◆ Activity
Scan the entries below and extract each line with the word "round" in it.

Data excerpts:
%%

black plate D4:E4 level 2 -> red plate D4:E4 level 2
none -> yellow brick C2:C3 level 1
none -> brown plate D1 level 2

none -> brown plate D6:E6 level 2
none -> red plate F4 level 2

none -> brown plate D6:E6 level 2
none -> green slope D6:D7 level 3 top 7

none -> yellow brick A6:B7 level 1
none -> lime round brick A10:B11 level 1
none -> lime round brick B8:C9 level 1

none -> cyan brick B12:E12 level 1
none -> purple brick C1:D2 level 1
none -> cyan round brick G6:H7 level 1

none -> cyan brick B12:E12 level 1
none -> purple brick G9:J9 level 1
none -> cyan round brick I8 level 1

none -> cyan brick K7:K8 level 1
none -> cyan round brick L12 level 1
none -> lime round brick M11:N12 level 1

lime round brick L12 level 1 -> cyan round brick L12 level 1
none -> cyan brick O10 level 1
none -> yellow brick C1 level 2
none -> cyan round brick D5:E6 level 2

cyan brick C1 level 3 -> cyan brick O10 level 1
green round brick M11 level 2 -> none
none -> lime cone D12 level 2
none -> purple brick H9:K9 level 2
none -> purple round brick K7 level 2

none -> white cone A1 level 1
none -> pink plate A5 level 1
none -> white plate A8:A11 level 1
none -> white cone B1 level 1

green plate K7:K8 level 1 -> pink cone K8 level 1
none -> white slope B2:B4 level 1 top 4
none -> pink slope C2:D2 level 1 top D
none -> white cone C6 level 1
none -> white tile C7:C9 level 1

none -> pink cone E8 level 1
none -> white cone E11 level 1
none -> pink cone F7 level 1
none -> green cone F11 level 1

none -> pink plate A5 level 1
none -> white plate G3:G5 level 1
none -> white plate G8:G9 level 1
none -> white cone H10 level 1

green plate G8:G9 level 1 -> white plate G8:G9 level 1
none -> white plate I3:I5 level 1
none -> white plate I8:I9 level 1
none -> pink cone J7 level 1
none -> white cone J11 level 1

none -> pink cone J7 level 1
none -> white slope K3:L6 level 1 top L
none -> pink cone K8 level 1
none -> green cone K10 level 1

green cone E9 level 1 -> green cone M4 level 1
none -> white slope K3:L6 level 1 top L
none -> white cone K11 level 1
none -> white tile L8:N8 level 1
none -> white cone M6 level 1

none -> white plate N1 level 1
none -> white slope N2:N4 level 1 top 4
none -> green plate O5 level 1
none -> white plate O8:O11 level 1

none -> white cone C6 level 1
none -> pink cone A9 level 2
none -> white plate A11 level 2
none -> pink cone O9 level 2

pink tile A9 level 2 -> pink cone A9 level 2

%%

◆ Solution to this problem
none -> lime round brick A10:B11 level 1
none -> lime round brick B8:C9 level 1
none -> cyan round brick G6:H7 level 1
none -> cyan round brick I8 level 1
none -> cyan round brick L12 level 1
none -> lime round brick M11:N12 level 1
lime round brick L12 level 1 -> cyan round brick L12 level 1
none -> cyan round brick D5:E6 level 2
green round brick M11 level 2 -> none
none -> purple round brick K7 level 2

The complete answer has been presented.